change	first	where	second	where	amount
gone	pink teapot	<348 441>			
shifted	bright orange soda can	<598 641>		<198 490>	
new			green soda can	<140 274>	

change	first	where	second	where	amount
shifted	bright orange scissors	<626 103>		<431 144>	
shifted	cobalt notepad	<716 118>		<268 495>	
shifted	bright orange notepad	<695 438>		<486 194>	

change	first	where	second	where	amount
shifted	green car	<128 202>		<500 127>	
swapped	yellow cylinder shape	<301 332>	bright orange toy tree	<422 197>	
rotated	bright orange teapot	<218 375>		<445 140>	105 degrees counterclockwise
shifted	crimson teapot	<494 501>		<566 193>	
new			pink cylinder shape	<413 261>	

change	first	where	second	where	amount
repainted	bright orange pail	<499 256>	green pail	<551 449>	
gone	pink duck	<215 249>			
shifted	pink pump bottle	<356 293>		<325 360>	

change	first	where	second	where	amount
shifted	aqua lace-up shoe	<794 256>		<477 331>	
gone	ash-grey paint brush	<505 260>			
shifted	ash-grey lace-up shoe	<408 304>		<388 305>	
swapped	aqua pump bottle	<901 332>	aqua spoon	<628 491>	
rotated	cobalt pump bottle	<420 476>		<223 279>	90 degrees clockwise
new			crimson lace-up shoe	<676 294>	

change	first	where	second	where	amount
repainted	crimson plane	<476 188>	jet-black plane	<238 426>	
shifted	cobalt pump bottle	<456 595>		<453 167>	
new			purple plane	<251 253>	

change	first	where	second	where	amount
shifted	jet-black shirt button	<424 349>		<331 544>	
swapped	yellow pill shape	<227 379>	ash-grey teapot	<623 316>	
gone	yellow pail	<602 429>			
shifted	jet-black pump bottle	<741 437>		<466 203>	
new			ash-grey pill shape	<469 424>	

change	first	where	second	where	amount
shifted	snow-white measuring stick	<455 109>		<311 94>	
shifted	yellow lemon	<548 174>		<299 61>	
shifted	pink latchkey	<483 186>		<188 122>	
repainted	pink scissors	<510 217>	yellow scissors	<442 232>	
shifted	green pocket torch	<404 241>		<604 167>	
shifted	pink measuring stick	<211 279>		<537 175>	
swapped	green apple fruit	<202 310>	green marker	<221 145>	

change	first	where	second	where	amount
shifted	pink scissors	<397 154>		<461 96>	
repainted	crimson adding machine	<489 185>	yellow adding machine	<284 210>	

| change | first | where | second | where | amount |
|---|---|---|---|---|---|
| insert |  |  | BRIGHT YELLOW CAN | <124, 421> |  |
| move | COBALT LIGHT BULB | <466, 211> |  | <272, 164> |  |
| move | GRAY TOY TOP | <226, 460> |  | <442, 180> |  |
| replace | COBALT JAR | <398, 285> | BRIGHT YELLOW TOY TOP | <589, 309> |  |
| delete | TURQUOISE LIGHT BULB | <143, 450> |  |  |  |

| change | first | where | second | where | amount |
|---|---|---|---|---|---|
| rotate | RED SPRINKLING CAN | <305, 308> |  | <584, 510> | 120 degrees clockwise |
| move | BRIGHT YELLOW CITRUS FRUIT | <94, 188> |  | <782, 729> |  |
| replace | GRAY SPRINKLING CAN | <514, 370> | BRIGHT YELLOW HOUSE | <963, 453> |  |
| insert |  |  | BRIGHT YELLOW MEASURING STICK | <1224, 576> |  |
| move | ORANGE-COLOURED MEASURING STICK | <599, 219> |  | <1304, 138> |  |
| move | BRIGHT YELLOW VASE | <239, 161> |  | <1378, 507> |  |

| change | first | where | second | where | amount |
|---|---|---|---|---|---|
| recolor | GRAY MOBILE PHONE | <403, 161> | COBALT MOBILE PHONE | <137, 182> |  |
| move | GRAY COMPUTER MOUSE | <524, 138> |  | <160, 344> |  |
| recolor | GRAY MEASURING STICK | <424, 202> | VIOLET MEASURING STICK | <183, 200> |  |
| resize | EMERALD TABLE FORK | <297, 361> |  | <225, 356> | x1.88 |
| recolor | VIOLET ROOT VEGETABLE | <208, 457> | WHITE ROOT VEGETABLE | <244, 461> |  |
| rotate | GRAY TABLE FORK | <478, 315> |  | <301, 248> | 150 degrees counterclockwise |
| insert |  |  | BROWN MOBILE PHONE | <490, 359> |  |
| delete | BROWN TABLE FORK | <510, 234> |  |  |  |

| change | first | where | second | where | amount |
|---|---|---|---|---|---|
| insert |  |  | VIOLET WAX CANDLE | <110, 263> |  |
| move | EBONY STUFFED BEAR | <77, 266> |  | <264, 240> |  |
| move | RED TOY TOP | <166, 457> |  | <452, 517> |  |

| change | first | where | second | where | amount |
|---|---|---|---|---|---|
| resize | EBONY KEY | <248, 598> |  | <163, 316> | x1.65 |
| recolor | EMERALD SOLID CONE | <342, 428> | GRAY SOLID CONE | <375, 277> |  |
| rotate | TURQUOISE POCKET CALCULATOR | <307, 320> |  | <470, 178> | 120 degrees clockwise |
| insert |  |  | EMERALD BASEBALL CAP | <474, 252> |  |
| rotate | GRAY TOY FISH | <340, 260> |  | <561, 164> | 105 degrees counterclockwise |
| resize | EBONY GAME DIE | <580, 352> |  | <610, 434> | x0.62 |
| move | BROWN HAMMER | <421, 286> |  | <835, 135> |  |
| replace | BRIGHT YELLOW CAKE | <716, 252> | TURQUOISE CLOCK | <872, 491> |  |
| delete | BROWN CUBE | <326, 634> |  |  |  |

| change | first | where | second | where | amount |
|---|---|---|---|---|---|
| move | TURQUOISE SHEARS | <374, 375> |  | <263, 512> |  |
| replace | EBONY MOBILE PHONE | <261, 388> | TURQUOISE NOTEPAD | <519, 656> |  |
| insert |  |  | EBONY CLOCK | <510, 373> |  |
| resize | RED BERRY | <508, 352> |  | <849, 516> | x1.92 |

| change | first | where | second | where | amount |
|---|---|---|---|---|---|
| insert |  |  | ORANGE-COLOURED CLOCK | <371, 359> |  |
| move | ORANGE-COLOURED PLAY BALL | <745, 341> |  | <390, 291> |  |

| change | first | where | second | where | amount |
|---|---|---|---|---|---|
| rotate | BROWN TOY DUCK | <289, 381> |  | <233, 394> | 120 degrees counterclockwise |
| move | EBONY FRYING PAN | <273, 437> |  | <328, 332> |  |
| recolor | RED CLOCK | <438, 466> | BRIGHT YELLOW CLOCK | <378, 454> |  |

━━━━━━━━

Please go through the data above and copy each line that has the word "BULB".

| move | COBALT LIGHT BULB | <466, 211> |  | <272, 164> |  |
| delete | TURQUOISE LIGHT BULB | <143, 450> |  |  |  |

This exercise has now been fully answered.